__Exercise requirements__. Among the entries that follow, the required portion opens with the line containing "U103 pin GP0: AUX -> RESET" and closes with the line containing "R101: 820 (DGND, W8) -> 820 (W8, W14)". Give that portion again exactly, and nothing else.

===============

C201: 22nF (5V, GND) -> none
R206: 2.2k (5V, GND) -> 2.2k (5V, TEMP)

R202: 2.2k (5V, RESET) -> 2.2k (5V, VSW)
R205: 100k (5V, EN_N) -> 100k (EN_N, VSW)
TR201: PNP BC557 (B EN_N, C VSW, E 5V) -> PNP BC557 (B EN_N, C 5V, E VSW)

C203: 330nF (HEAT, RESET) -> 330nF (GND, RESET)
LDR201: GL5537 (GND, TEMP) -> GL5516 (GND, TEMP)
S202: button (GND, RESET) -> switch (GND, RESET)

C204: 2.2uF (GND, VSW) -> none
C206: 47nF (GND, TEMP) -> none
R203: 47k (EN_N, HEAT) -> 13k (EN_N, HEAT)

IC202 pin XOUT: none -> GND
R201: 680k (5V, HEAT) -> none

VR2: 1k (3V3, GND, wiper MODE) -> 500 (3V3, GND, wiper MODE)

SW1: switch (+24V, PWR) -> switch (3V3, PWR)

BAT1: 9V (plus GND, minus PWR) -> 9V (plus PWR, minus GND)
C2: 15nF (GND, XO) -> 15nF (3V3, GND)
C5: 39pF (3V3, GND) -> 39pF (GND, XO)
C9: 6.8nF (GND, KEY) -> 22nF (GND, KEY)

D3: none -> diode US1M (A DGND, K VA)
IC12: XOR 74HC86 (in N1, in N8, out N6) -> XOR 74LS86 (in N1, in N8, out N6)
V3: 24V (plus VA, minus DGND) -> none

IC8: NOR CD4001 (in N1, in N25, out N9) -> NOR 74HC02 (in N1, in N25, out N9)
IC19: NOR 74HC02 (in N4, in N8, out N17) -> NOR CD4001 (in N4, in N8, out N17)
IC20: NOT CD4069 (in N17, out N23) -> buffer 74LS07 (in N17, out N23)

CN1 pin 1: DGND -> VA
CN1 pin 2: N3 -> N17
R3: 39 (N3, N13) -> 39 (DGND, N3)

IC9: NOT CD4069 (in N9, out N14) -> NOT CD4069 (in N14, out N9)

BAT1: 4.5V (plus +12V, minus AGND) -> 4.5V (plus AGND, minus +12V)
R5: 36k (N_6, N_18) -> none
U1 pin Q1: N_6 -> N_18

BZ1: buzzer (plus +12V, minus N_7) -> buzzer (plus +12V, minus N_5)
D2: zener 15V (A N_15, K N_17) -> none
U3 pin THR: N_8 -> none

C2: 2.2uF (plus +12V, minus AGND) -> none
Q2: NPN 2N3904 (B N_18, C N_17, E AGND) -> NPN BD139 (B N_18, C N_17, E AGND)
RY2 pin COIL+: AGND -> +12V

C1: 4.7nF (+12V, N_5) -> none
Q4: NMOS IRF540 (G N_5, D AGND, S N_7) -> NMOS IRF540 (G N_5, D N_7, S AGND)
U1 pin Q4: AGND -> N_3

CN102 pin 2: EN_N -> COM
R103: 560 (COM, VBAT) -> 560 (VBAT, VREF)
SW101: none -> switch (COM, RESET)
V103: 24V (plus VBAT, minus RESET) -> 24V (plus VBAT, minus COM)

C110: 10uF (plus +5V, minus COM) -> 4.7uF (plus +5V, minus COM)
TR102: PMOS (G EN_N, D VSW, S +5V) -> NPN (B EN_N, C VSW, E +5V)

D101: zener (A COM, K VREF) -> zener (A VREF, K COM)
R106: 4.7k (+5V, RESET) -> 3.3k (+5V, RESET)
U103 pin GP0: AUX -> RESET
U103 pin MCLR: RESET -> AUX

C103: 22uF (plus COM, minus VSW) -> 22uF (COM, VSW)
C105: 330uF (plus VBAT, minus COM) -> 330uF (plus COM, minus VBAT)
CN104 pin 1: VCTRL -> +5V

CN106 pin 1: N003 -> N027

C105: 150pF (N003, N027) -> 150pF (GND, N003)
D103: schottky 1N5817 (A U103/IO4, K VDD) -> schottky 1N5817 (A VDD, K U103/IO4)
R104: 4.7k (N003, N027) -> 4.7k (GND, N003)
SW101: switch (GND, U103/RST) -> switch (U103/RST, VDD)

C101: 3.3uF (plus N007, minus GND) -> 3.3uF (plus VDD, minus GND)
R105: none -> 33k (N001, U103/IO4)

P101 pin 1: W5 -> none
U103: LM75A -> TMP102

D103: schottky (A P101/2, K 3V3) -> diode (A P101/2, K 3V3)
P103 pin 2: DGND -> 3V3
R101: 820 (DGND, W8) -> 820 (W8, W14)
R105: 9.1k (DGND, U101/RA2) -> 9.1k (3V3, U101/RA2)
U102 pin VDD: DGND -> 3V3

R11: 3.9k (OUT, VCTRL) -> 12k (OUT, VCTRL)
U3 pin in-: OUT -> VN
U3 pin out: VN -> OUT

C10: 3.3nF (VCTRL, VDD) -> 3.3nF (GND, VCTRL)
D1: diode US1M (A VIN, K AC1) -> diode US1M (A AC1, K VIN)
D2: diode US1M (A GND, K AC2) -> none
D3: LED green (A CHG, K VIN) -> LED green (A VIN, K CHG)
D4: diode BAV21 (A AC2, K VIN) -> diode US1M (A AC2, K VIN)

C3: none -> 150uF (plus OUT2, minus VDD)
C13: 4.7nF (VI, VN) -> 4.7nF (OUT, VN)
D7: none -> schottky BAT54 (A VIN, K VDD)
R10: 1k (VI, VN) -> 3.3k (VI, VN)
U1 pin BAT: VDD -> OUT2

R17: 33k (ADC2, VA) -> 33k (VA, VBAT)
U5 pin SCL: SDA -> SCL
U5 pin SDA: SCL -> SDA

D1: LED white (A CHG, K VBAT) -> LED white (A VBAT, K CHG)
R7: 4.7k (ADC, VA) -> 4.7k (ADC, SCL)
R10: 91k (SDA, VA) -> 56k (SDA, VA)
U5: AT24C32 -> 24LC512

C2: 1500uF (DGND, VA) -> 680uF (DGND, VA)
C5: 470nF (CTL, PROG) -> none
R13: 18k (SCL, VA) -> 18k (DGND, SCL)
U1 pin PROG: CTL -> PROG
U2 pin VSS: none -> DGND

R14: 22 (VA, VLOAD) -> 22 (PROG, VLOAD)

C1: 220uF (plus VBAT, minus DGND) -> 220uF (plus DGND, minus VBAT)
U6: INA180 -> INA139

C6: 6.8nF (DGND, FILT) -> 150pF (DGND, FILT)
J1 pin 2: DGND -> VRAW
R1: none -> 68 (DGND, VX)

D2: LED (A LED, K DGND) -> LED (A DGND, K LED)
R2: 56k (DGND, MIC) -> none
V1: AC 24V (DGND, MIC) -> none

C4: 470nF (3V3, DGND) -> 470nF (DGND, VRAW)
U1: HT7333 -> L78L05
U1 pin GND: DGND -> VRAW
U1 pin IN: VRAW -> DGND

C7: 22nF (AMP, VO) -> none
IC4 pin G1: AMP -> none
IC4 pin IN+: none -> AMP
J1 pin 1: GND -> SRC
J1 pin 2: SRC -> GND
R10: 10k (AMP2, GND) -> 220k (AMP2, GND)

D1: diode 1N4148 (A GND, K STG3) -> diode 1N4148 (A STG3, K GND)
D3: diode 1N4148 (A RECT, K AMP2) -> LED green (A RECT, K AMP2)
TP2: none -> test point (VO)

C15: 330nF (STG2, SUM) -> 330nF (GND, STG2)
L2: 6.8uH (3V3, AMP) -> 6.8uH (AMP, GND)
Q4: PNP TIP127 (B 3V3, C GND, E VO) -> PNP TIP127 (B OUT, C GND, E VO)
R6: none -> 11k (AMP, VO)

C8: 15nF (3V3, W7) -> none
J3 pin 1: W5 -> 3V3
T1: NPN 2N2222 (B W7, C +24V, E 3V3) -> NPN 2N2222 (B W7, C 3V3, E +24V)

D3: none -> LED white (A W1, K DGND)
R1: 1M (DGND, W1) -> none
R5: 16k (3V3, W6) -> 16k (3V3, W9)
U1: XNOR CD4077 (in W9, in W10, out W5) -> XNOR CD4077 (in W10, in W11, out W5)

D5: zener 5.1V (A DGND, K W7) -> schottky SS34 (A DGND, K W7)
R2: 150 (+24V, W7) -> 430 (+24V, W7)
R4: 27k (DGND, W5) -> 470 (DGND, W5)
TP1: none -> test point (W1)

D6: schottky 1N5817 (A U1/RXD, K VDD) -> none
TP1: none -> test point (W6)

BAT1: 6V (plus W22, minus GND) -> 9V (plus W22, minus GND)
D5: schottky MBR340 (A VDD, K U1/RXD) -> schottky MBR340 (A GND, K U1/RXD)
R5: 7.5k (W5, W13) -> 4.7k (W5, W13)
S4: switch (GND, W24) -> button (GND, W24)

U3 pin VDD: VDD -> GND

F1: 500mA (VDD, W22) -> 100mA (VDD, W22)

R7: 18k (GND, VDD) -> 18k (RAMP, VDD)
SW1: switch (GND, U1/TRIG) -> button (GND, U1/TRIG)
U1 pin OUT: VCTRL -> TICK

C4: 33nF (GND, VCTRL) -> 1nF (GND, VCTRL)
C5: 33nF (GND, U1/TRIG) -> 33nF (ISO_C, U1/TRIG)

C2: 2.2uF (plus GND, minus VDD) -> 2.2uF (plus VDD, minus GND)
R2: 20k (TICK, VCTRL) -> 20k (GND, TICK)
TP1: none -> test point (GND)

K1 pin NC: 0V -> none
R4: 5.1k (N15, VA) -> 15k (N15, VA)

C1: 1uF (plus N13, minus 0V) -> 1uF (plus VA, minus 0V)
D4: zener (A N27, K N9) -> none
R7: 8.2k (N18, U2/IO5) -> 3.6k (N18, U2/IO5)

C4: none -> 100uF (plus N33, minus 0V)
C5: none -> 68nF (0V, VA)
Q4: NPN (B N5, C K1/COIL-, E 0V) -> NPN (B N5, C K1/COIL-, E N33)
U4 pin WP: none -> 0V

===============

__Written reply__.
U103 pin GP0: AUX -> RESET
U103 pin MCLR: RESET -> AUX

C103: 22uF (plus COM, minus VSW) -> 22uF (COM, VSW)
C105: 330uF (plus VBAT, minus COM) -> 330uF (plus COM, minus VBAT)
CN104 pin 1: VCTRL -> +5V

CN106 pin 1: N003 -> N027

C105: 150pF (N003, N027) -> 150pF (GND, N003)
D103: schottky 1N5817 (A U103/IO4, K VDD) -> schottky 1N5817 (A VDD, K U103/IO4)
R104: 4.7k (N003, N027) -> 4.7k (GND, N003)
SW101: switch (GND, U103/RST) -> switch (U103/RST, VDD)

C101: 3.3uF (plus N007, minus GND) -> 3.3uF (plus VDD, minus GND)
R105: none -> 33k (N001, U103/IO4)

P101 pin 1: W5 -> none
U103: LM75A -> TMP102

D103: schottky (A P101/2, K 3V3) -> diode (A P101/2, K 3V3)
P103 pin 2: DGND -> 3V3
R101: 820 (DGND, W8) -> 820 (W8, W14)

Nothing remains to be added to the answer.